- _Exercise details_: Your answer should be the lines from the one containing "blue brick E5:E6" through the final line below, copied exactly.

Records from a dataset:

________________________

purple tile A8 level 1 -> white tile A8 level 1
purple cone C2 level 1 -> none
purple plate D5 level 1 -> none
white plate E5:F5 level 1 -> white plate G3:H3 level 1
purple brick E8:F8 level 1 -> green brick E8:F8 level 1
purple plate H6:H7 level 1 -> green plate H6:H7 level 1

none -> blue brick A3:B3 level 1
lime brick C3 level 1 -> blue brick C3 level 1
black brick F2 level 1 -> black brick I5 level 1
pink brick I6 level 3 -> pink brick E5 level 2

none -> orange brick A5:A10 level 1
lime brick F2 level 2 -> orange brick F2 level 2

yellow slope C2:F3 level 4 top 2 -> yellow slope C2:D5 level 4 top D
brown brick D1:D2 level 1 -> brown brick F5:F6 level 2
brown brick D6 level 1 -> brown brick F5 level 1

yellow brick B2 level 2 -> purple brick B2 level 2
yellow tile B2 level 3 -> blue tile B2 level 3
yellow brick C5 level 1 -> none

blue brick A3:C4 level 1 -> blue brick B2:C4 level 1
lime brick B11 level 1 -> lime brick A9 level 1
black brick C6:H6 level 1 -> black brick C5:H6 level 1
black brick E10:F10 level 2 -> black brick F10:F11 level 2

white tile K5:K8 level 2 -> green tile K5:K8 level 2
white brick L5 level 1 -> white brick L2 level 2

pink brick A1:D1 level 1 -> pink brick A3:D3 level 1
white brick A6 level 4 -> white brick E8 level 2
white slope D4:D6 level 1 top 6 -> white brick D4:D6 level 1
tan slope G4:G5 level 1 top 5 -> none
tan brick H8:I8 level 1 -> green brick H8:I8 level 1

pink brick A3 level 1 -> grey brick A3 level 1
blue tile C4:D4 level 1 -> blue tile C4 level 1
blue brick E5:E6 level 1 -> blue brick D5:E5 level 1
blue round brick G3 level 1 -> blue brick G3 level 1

________________________

- _Exercise output_:
blue brick E5:E6 level 1 -> blue brick D5:E5 level 1
blue round brick G3 level 1 -> blue brick G3 level 1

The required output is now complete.